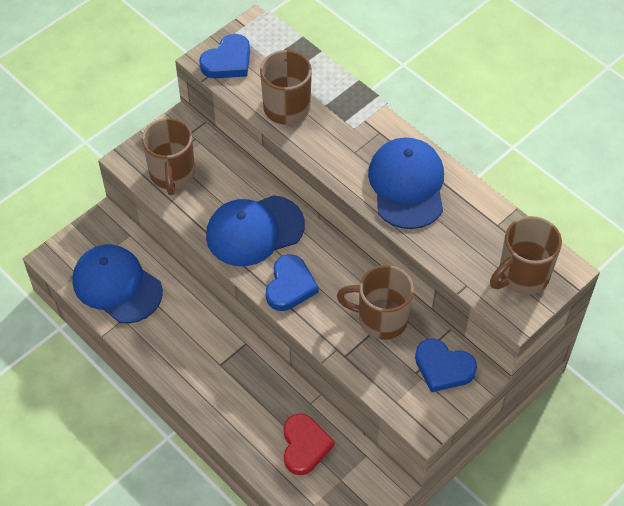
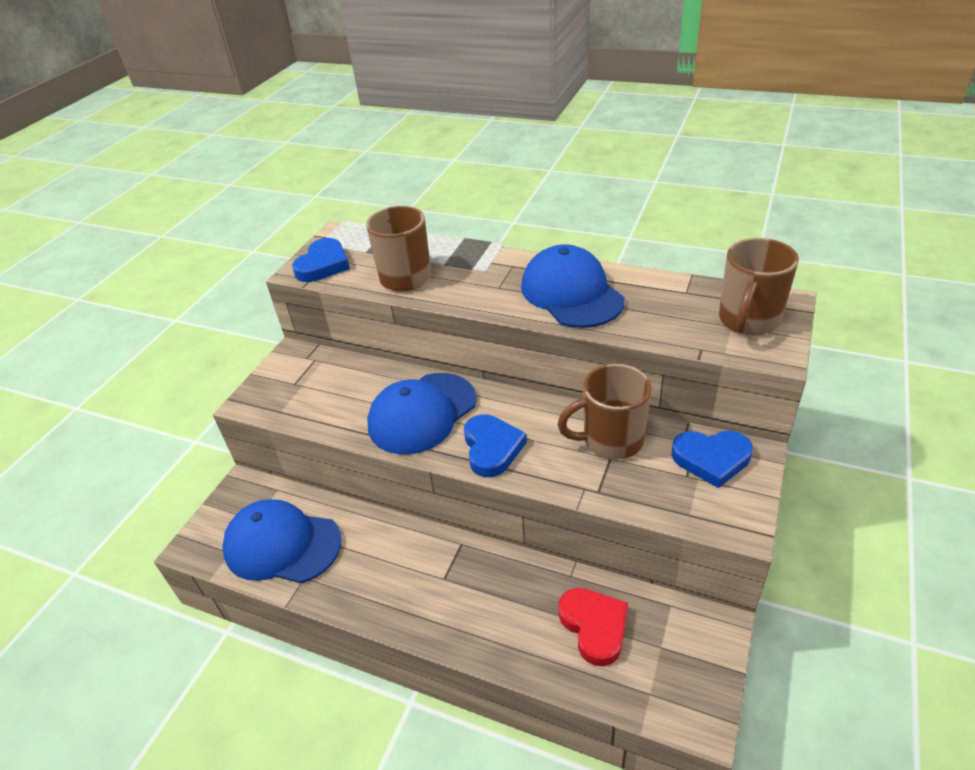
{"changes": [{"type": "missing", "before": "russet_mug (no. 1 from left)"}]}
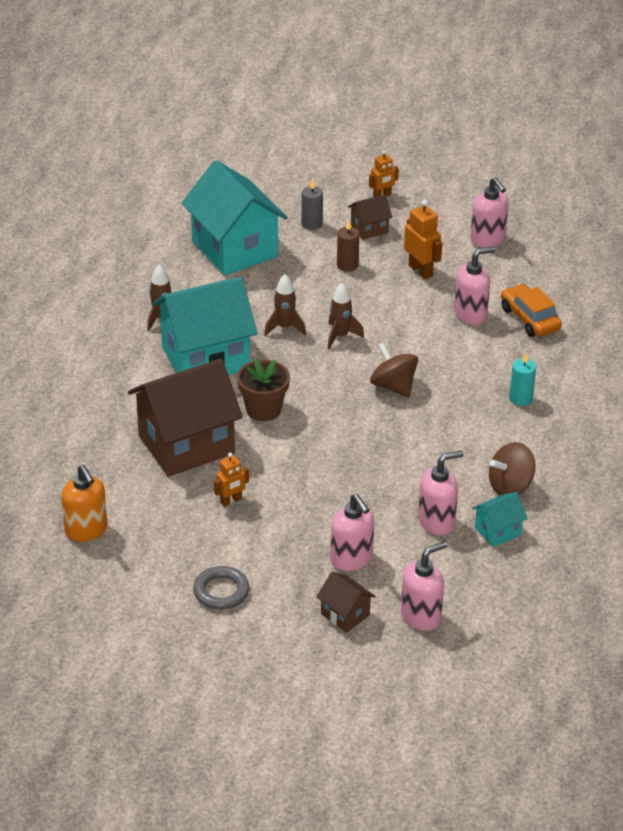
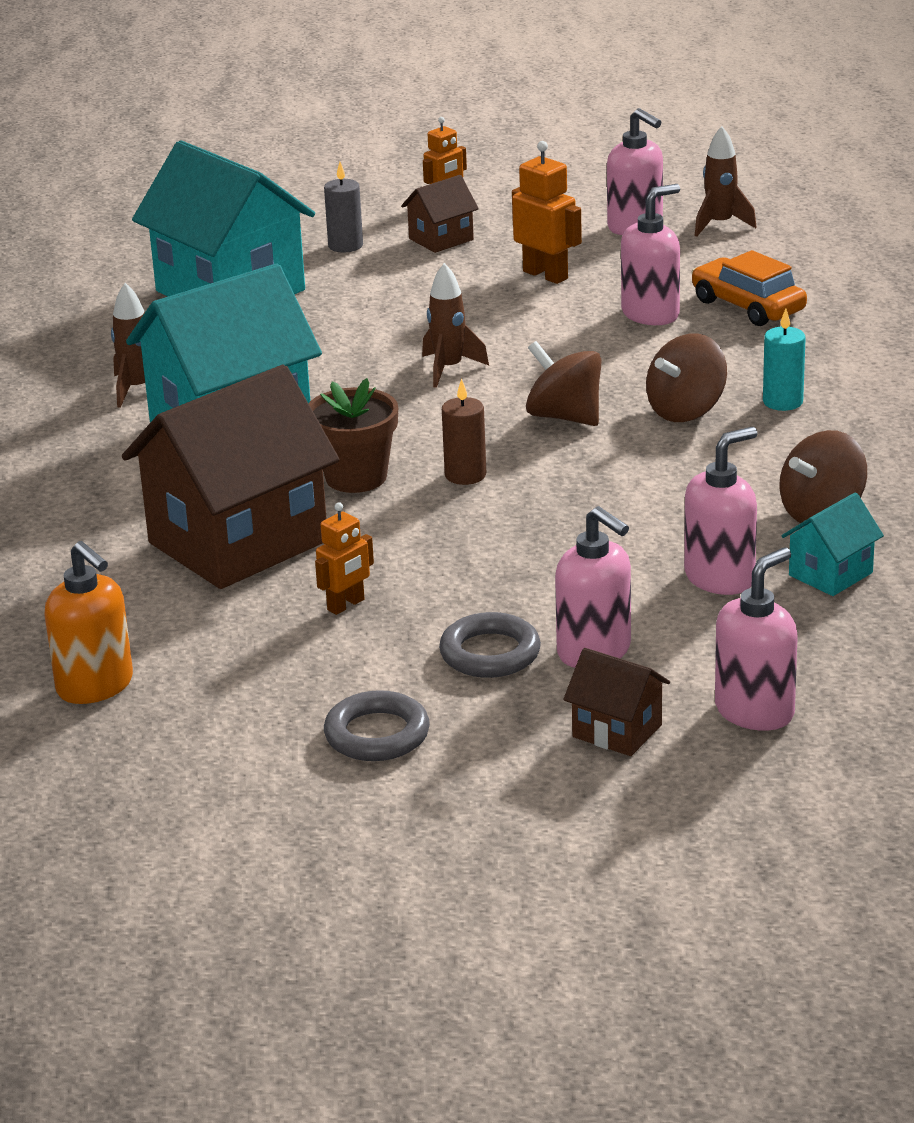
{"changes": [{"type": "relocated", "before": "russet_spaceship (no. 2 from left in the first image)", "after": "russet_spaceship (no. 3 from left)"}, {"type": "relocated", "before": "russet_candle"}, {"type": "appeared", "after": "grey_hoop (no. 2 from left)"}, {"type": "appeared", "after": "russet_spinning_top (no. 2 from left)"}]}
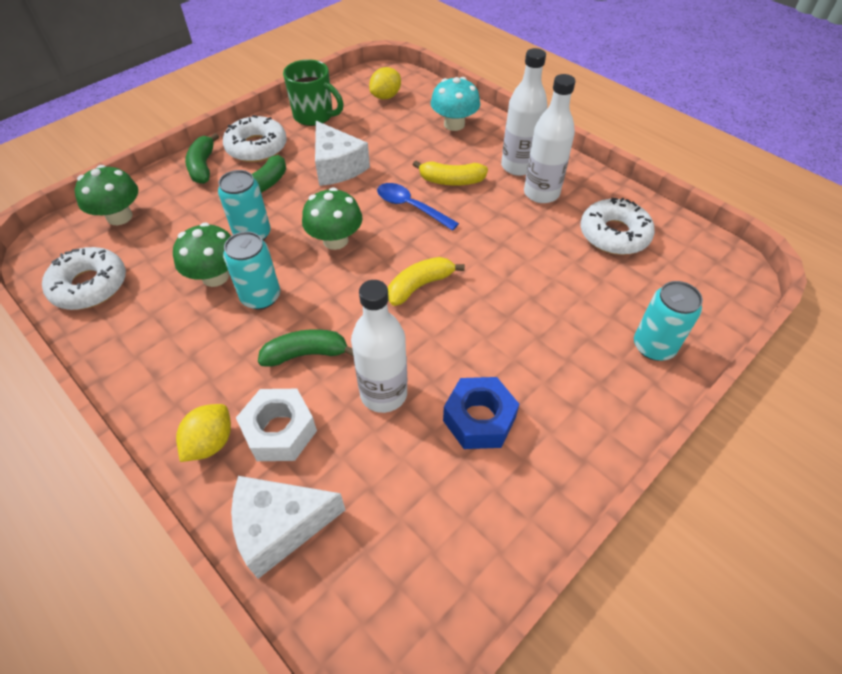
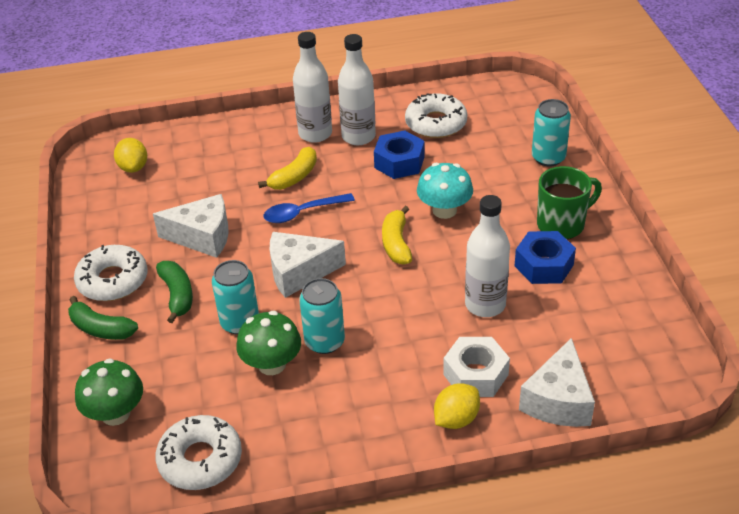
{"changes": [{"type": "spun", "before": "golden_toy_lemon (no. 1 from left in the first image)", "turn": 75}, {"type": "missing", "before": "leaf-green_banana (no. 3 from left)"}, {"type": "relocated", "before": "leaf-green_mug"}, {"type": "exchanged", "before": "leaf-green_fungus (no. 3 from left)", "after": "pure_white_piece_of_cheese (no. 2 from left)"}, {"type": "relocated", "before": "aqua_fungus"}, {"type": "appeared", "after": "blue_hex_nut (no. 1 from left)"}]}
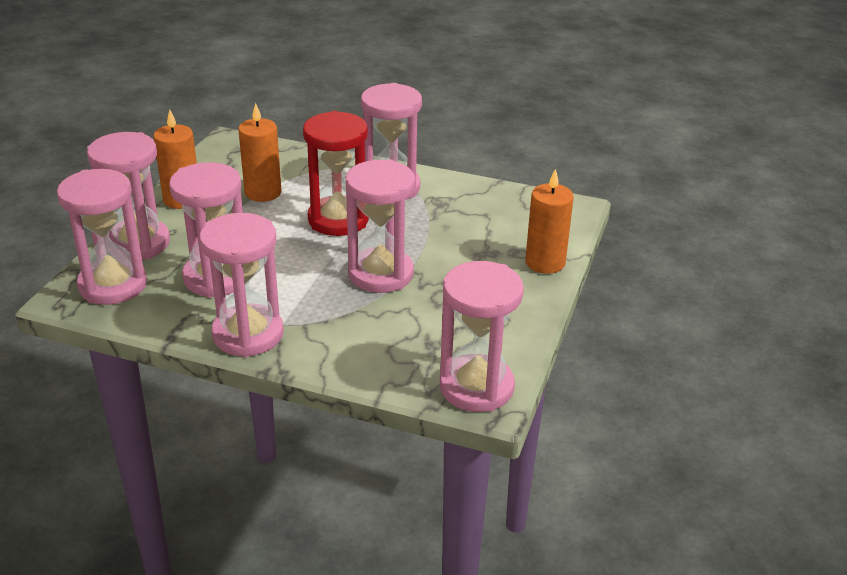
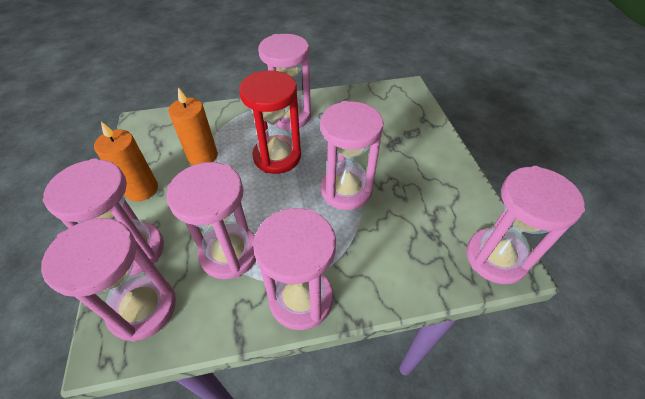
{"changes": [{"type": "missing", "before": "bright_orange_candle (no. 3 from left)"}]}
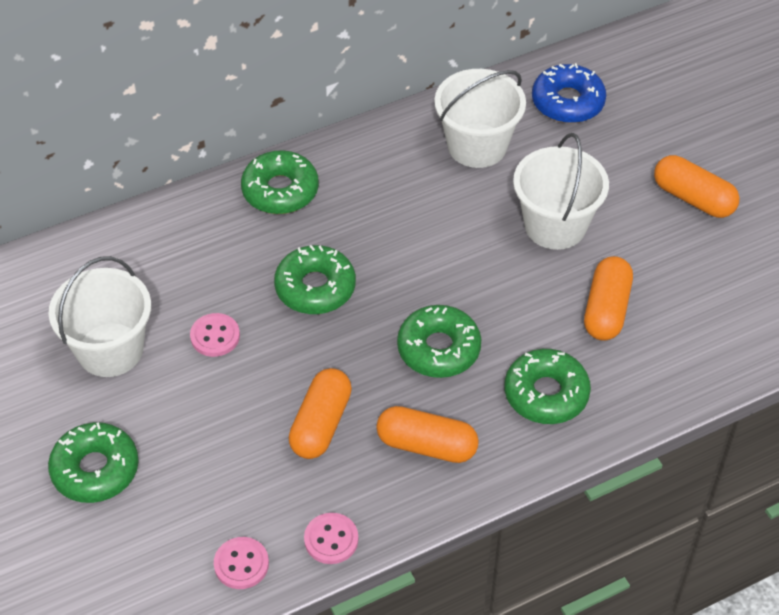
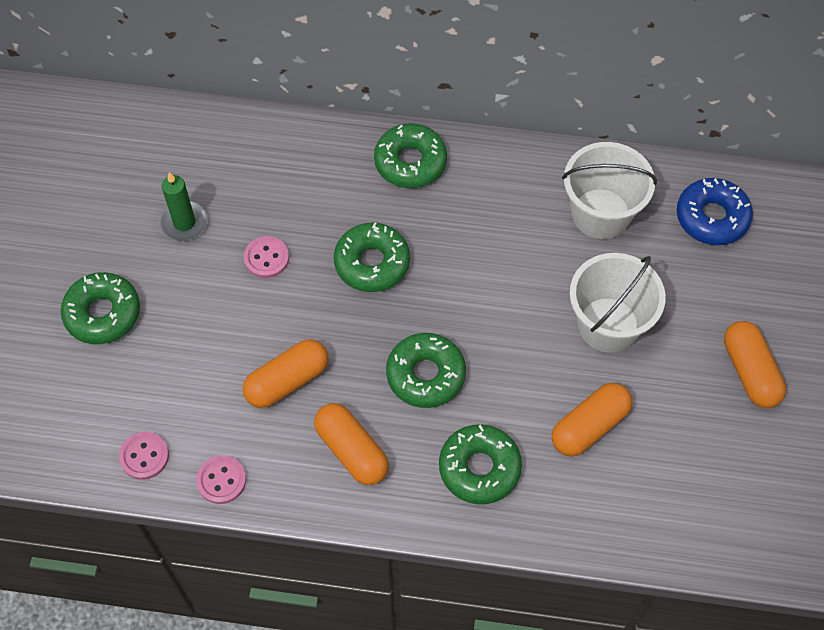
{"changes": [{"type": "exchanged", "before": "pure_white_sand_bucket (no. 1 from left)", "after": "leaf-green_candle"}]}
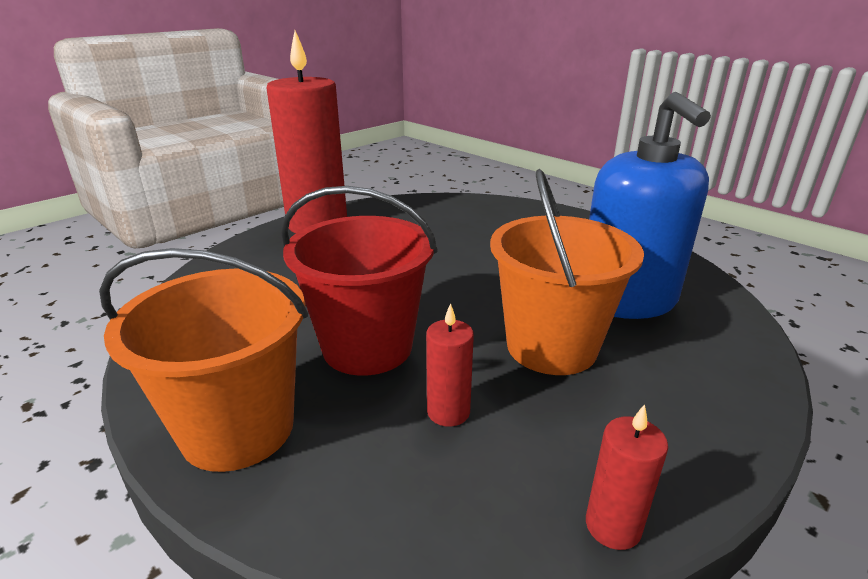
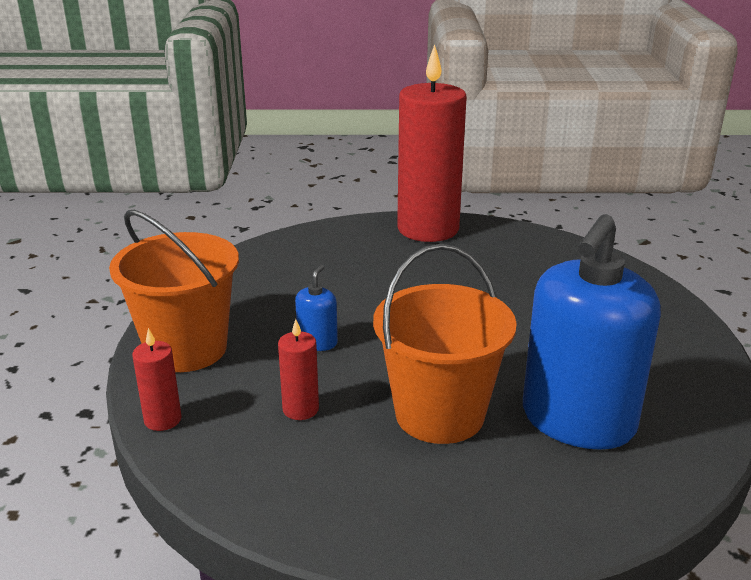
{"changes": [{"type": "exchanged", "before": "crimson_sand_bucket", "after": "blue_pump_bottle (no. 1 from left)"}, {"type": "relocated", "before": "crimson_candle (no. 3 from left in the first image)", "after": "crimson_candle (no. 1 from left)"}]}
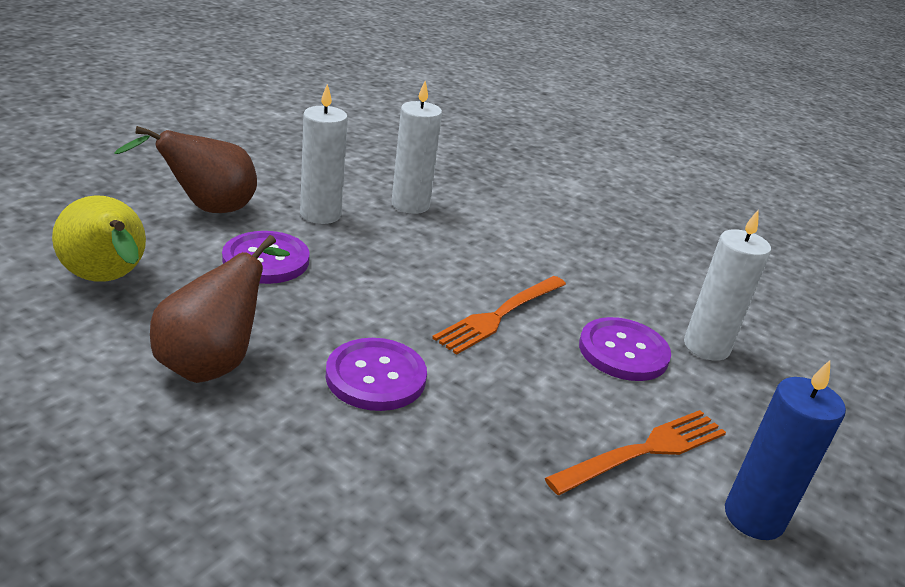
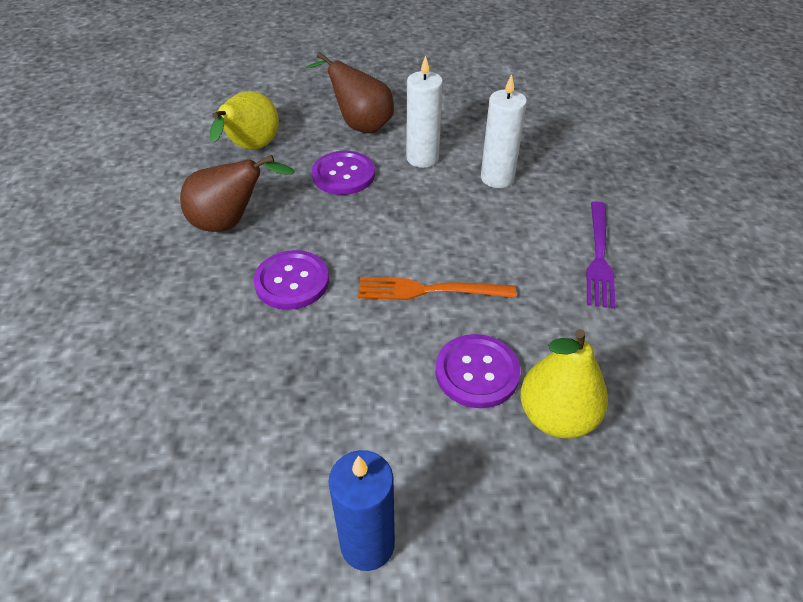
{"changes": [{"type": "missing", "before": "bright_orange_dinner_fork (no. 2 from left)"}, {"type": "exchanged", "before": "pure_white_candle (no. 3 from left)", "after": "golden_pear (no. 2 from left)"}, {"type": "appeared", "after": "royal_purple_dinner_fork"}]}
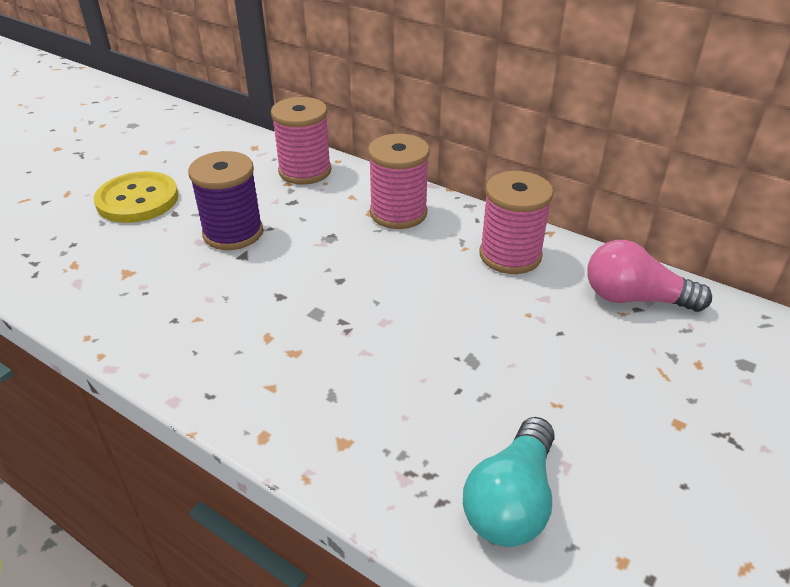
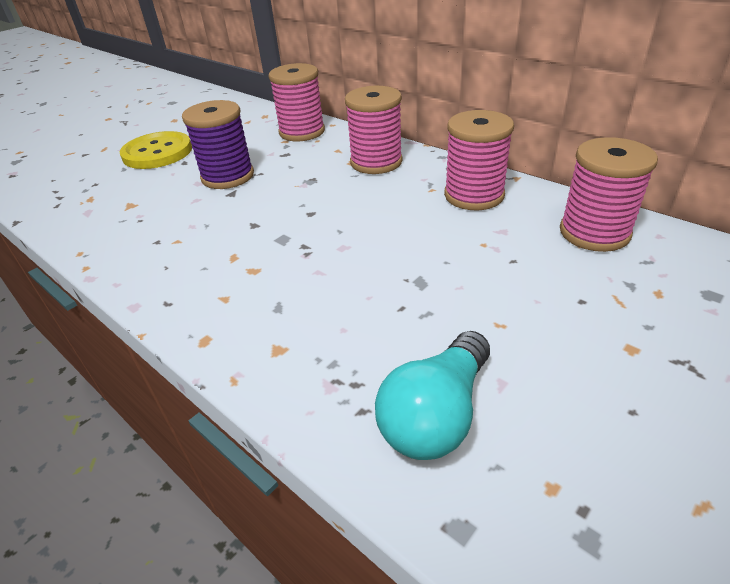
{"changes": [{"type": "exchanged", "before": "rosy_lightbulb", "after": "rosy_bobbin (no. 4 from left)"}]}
____
**Work to be completed**
The output must match, line for line, the span from the line containing "3 from left in" through the end of the data, with the pictures removed.

**Response to this exercise**
{"changes": [{"type": "exchanged", "before": "crimson_sand_bucket", "after": "blue_pump_bottle (no. 1 from left)"}, {"type": "relocated", "before": "crimson_candle (no. 3 from left in the first image)", "after": "crimson_candle (no. 1 from left)"}]}
{"changes": [{"type": "missing", "before": "bright_orange_dinner_fork (no. 2 from left)"}, {"type": "exchanged", "before": "pure_white_candle (no. 3 from left)", "after": "golden_pear (no. 2 from left)"}, {"type": "appeared", "after": "royal_purple_dinner_fork"}]}
{"changes": [{"type": "exchanged", "before": "rosy_lightbulb", "after": "rosy_bobbin (no. 4 from left)"}]}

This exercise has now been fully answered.